Task goal –
Pull out each line in the items below that contains the string "taller". Treat uppercase and lowercase letters as different.

Provided data –
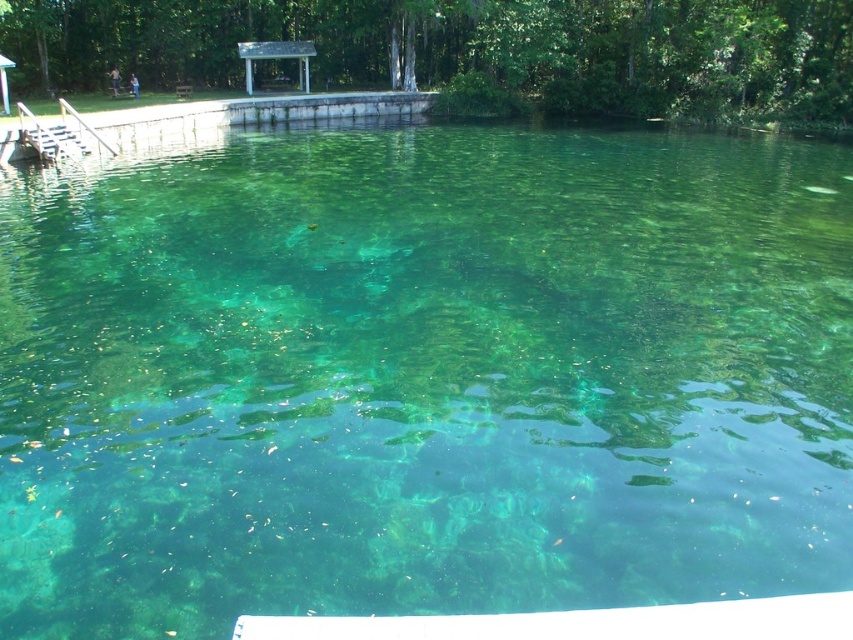
You are planning to bring a 2.5 meter wide inflatable raft to the wooden dock at left and the white wooden gazebo at upper center. Which location can accommodate the raft without requiring any modifications?

The white wooden gazebo at upper center can accommodate the 2.5 meter wide inflatable raft since its width is greater than the wooden dock at left.

You are standing on the wooden dock at left and want to reach the white wooden gazebo at upper center. Which direction should you move to get there?

The wooden dock at left is below the white wooden gazebo at upper center, so you should move upward to reach it.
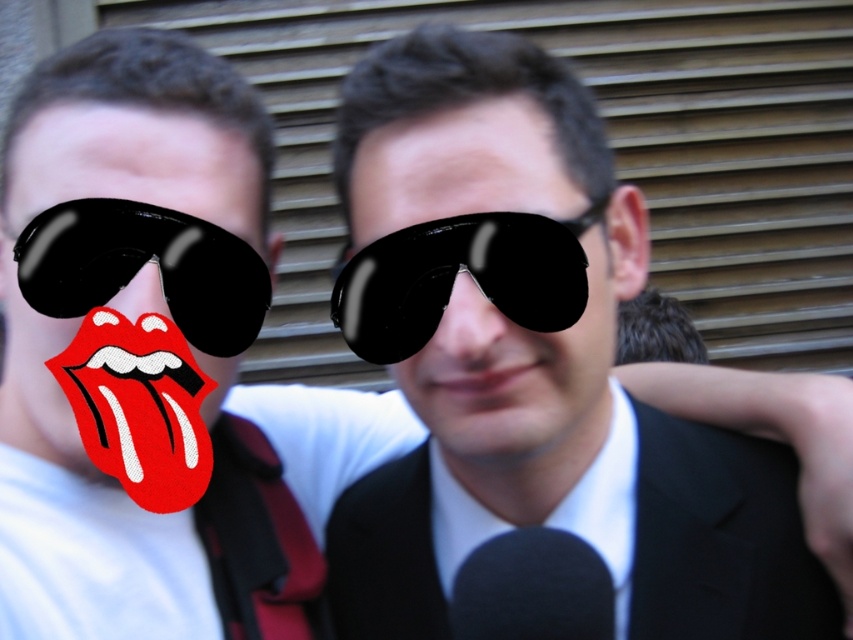
Question: Does pink matte lips at center have a lesser width compared to matte black nose at center?

Choices:
 (A) yes
 (B) no

Answer: (B)

Question: Which object is closer to the camera taking this photo?

Choices:
 (A) red glossy tongue at center
 (B) black matte sunglasses at center
 (C) black glossy sunglasses at center

Answer: (B)

Question: In this image, where is black matte sunglasses at center located relative to pink matte lips at center?

Choices:
 (A) left
 (B) right

Answer: (B)

Question: Can you confirm if red glossy tongue at center is thinner than burgundy satin tie at center?

Choices:
 (A) no
 (B) yes

Answer: (A)

Question: Which point is closer to the camera?

Choices:
 (A) (138, 305)
 (B) (485, 257)

Answer: (B)

Question: Which point is closer to the camera taking this photo?

Choices:
 (A) (300, 589)
 (B) (561, 355)
 (C) (492, 337)

Answer: (C)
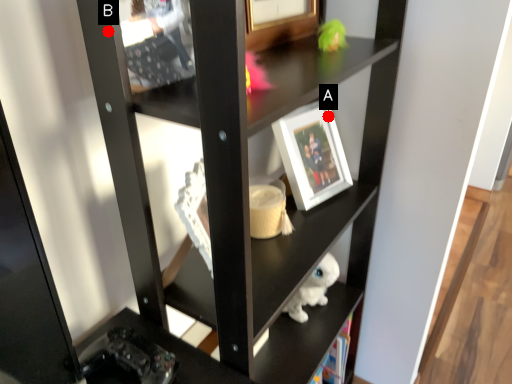
Question: Two points are circled on the image, labeled by A and B beside each circle. Which point is closer to the camera?

Choices:
 (A) A is closer
 (B) B is closer

Answer: (B)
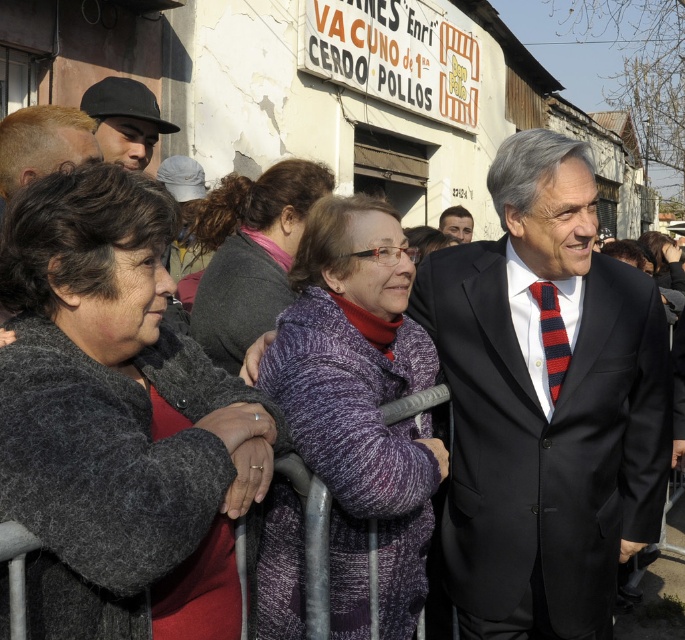
Based on the scene description, which object is taller between the dark gray sweater at center and the black matte hat at upper left?

The dark gray sweater at center is much taller than the black matte hat at upper left according to the description.

You are a photographer at a political event. You need to capture a photo of the black suit at right without including the woman in the purple textured coat. Where should you position yourself relative to the point marked at coordinates (545, 404)?

Position yourself to the left of the point marked at coordinates (545, 404) to ensure the black suit at right is visible while avoiding the woman in the purple textured coat.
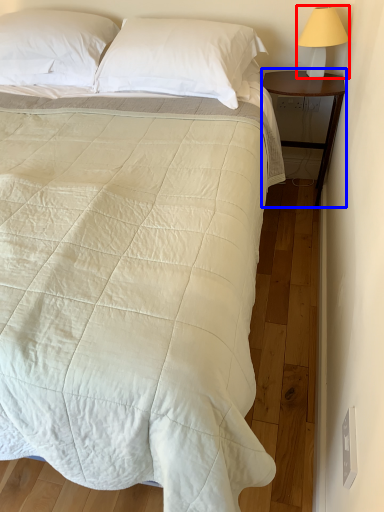
Question: Among these objects, which one is farthest to the camera, bedside lamp (highlighted by a red box) or nightstand (highlighted by a blue box)?

Choices:
 (A) bedside lamp
 (B) nightstand

Answer: (B)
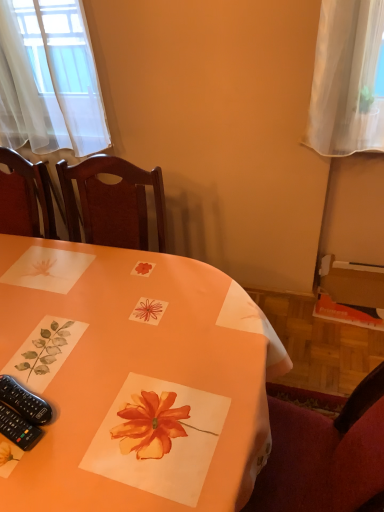
I want to click on free spot above orange paper placemat at center (from a real-world perspective), so click(122, 337).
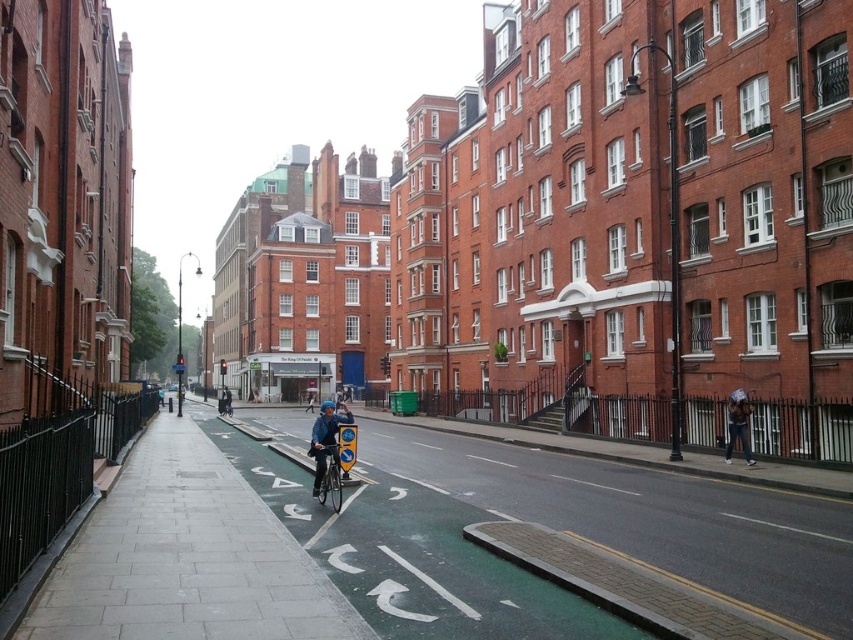
You are a delivery person who needs to place a package on the green rubber bike lane at center. The package is the same size as the blue matte bicycle helmet at center. Will the package fit on the bike lane?

The green rubber bike lane at center has a smaller size compared to the blue matte bicycle helmet at center. Since the package is the same size as the helmet, it will not fit on the bike lane.

You are standing at the point where the cyclist is currently located. You want to move to the point marked at coordinate (328, 474). Is the silver metallic bicycle at center blocking your path?

The silver metallic bicycle at center is located exactly at the point marked at coordinate (328, 474), so it would block your path.

You are a delivery person who needs to secure your blue matte bicycle helmet at center onto your silver metallic bicycle at center. Based on the scene, is the helmet currently positioned in a suitable place for easy access while riding?

The silver metallic bicycle at center is above the blue matte bicycle helmet at center, so the helmet is positioned below the bicycle. This placement makes it easily accessible for the delivery person to reach while riding.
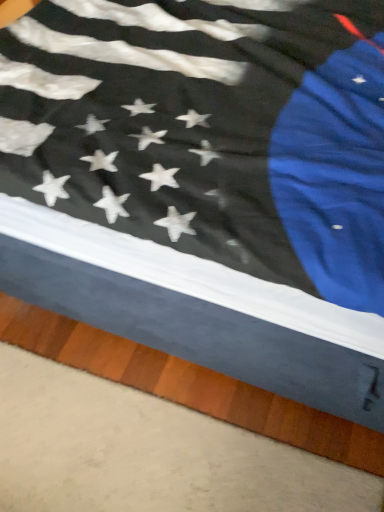
Question: Does point (276, 397) appear closer or farther from the camera than point (56, 34)?

Choices:
 (A) closer
 (B) farther

Answer: (B)

Question: In terms of height, does smooth wood plank at lower right look taller or shorter compared to black matte flag at center?

Choices:
 (A) short
 (B) tall

Answer: (A)

Question: From a real-world perspective, relative to black matte flag at center, is smooth wood plank at lower right vertically above or below?

Choices:
 (A) below
 (B) above

Answer: (A)

Question: Visually, is black matte flag at center positioned to the left or to the right of smooth wood plank at lower right?

Choices:
 (A) right
 (B) left

Answer: (A)

Question: From the image's perspective, is black matte flag at center above or below smooth wood plank at lower right?

Choices:
 (A) below
 (B) above

Answer: (B)

Question: Is point click(153, 173) positioned closer to the camera than point click(258, 423)?

Choices:
 (A) farther
 (B) closer

Answer: (B)

Question: Would you say black matte flag at center is inside or outside smooth wood plank at lower right?

Choices:
 (A) inside
 (B) outside

Answer: (B)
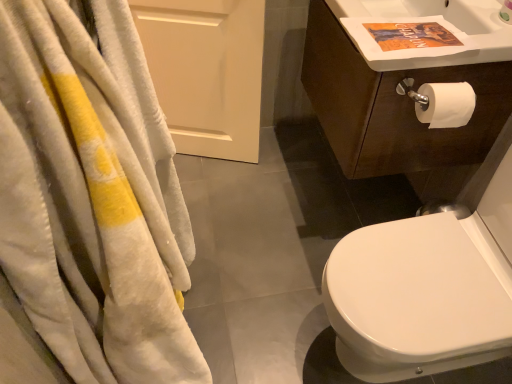
Question: Does dark brown wood cabinet at upper right lie in front of white soft towel at left?

Choices:
 (A) yes
 (B) no

Answer: (B)

Question: Can you confirm if dark brown wood cabinet at upper right is wider than white soft towel at left?

Choices:
 (A) yes
 (B) no

Answer: (A)

Question: Is dark brown wood cabinet at upper right taller than white soft towel at left?

Choices:
 (A) no
 (B) yes

Answer: (A)

Question: From the image's perspective, is dark brown wood cabinet at upper right beneath white soft towel at left?

Choices:
 (A) yes
 (B) no

Answer: (B)

Question: Is white soft towel at left inside dark brown wood cabinet at upper right?

Choices:
 (A) yes
 (B) no

Answer: (B)

Question: Is point (194, 52) closer or farther from the camera than point (397, 306)?

Choices:
 (A) closer
 (B) farther

Answer: (B)

Question: From their relative heights in the image, would you say white matte door at upper left is taller or shorter than white glossy bidet at right?

Choices:
 (A) tall
 (B) short

Answer: (B)

Question: In the image, is white matte door at upper left on the left side or the right side of white glossy bidet at right?

Choices:
 (A) right
 (B) left

Answer: (B)

Question: Considering their positions, is white matte door at upper left located in front of or behind white glossy bidet at right?

Choices:
 (A) front
 (B) behind

Answer: (B)

Question: From the image's perspective, relative to white glossy sink at upper right, is dark brown wood cabinet at upper right above or below?

Choices:
 (A) above
 (B) below

Answer: (A)

Question: Would you say dark brown wood cabinet at upper right is to the left or to the right of white glossy sink at upper right in the picture?

Choices:
 (A) left
 (B) right

Answer: (B)

Question: Is dark brown wood cabinet at upper right spatially inside white glossy sink at upper right, or outside of it?

Choices:
 (A) outside
 (B) inside

Answer: (A)

Question: From a real-world perspective, relative to white glossy sink at upper right, is dark brown wood cabinet at upper right vertically above or below?

Choices:
 (A) above
 (B) below

Answer: (B)

Question: Visually, is dark brown wood cabinet at upper right positioned to the left or to the right of white glossy bidet at right?

Choices:
 (A) left
 (B) right

Answer: (A)

Question: Looking at their shapes, would you say dark brown wood cabinet at upper right is wider or thinner than white glossy bidet at right?

Choices:
 (A) thin
 (B) wide

Answer: (A)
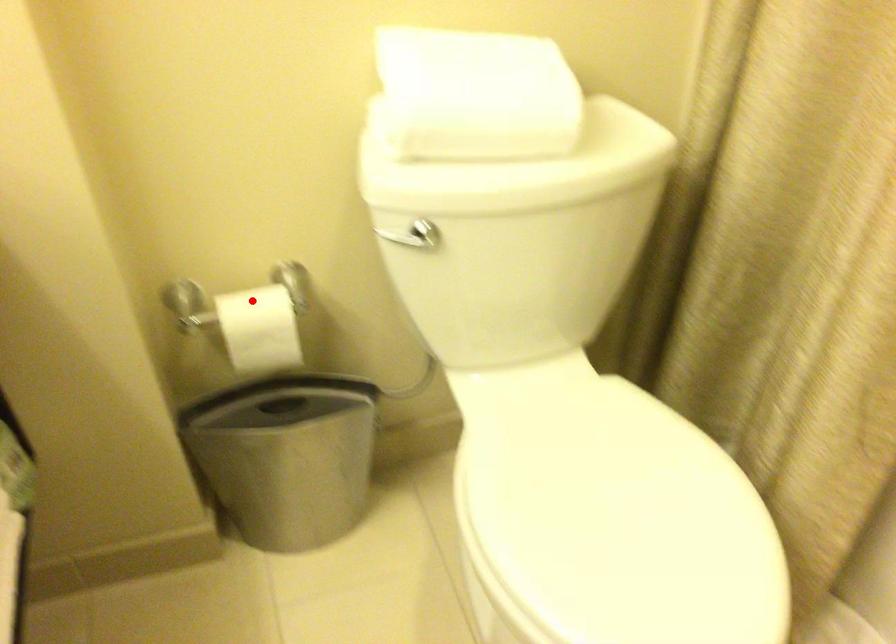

Expected answer –
Based on the scene description, which object is taller between the dark gray sweater at center and the black matte hat at upper left?
The dark gray sweater at center is much taller than the black matte hat at upper left according to the description.
Question: In terms of height, does smooth wood plank at lower right look taller or shorter compared to black matte flag at center?
Question: Is dark brown wood cabinet at upper right taller than white soft towel at left?
Question: From their relative heights in the image, would you say white matte door at upper left is taller or shorter than white glossy bidet at right?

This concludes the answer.